● **Scene edit records**:
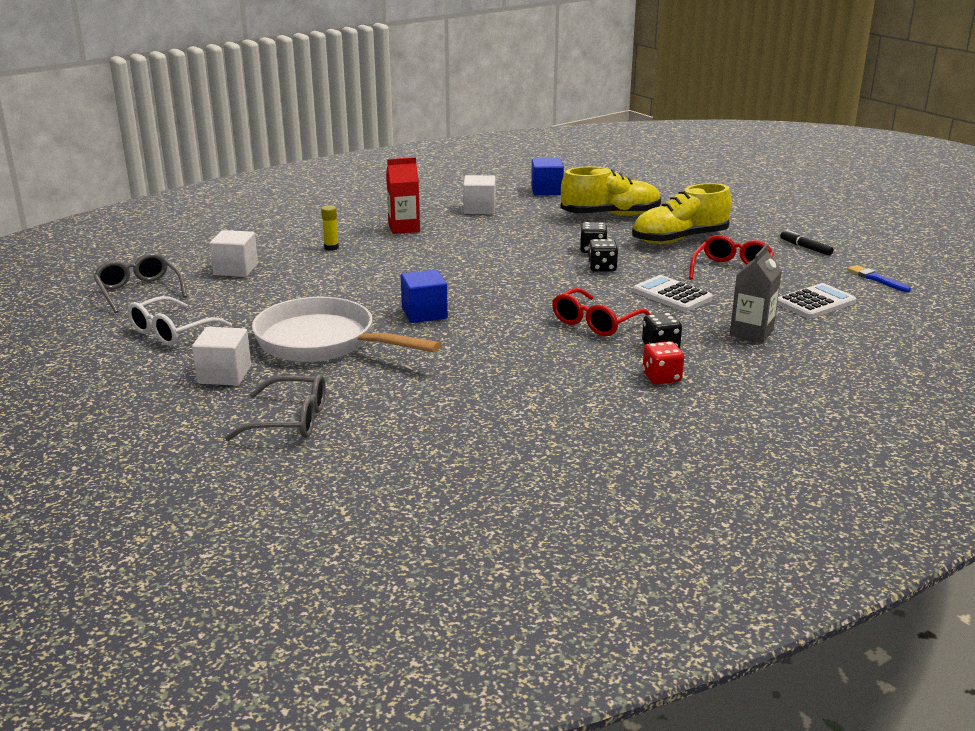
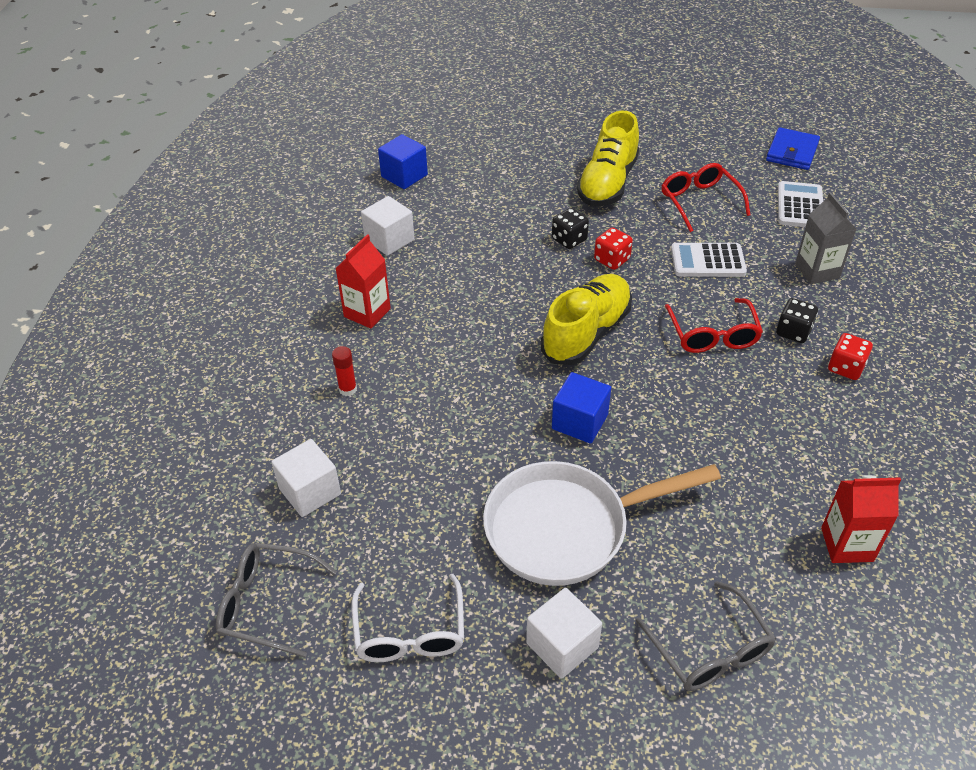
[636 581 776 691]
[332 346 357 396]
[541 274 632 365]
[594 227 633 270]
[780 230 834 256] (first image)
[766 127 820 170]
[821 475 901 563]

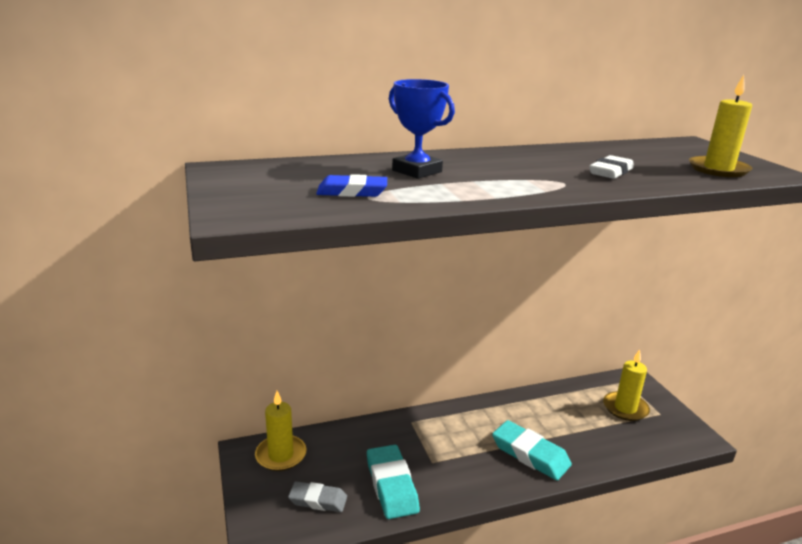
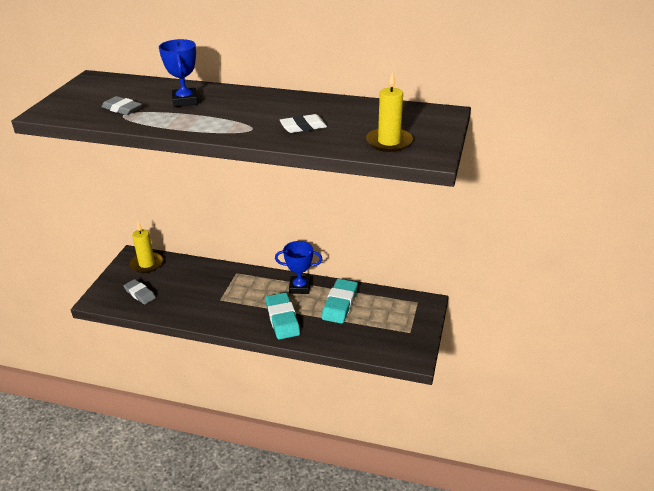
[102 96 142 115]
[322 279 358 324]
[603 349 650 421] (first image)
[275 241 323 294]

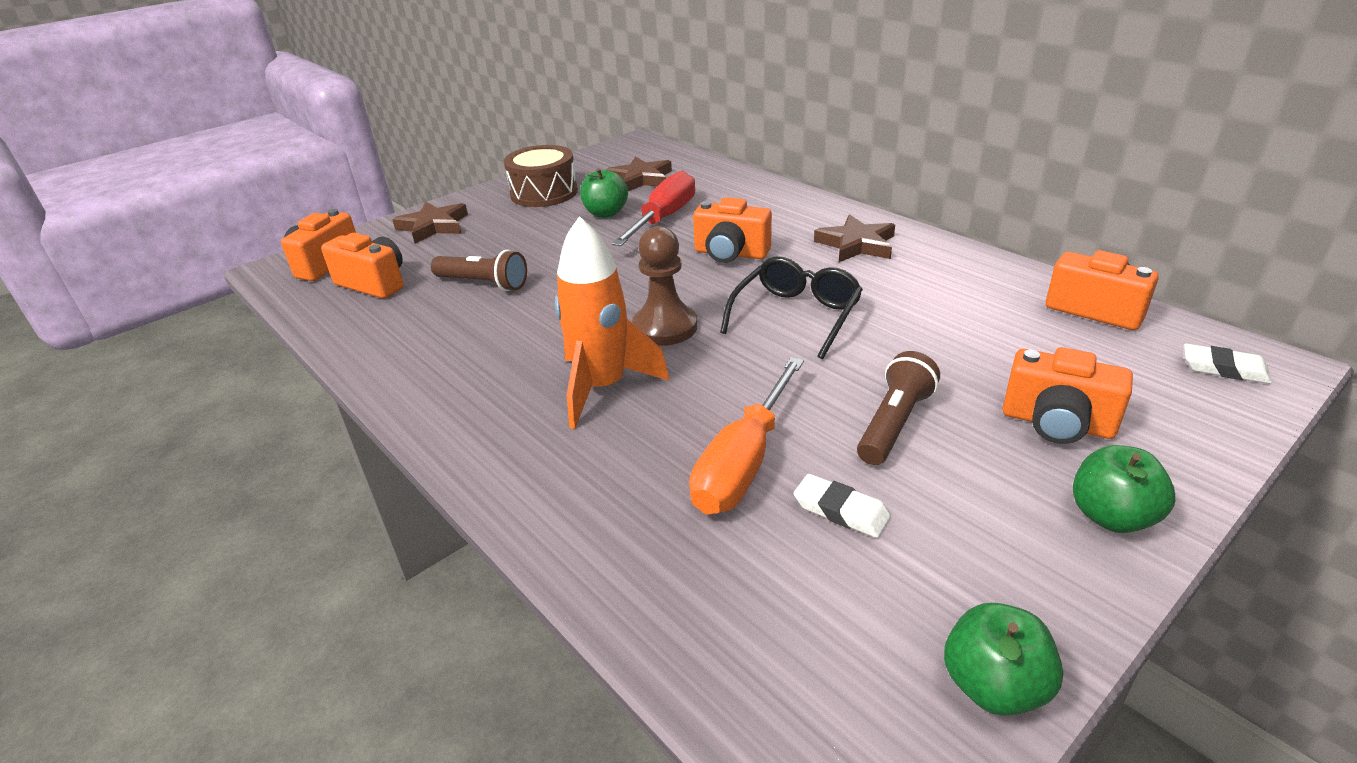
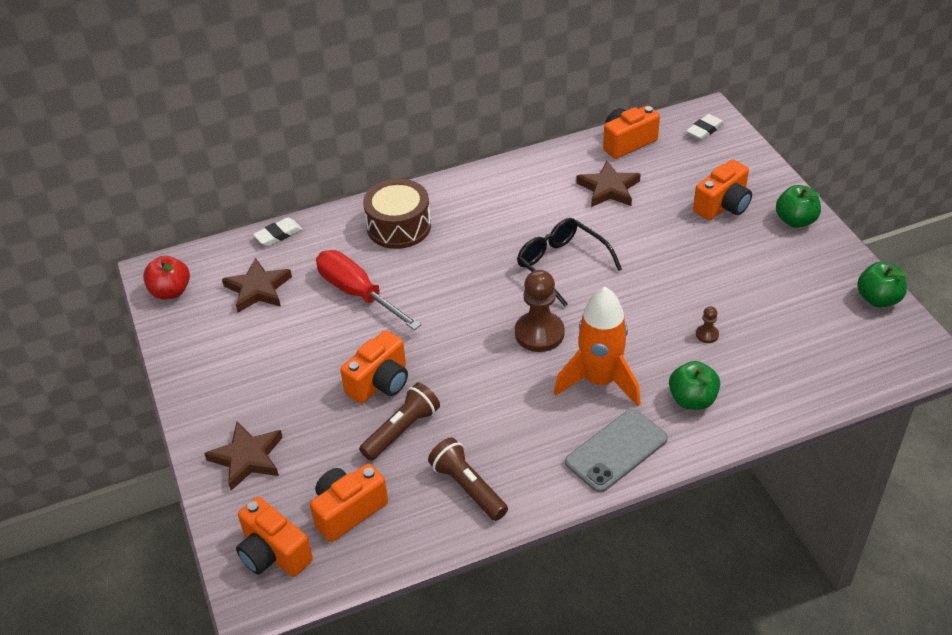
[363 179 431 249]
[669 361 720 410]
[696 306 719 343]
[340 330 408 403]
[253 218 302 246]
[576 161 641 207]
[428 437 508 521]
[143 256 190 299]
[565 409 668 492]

● **INSTRUCTIONS TO FOLLOW**:
Total the lines in the records above that contain the string "first". Write only that total.

● **EXERCISE OUTPUT**:
2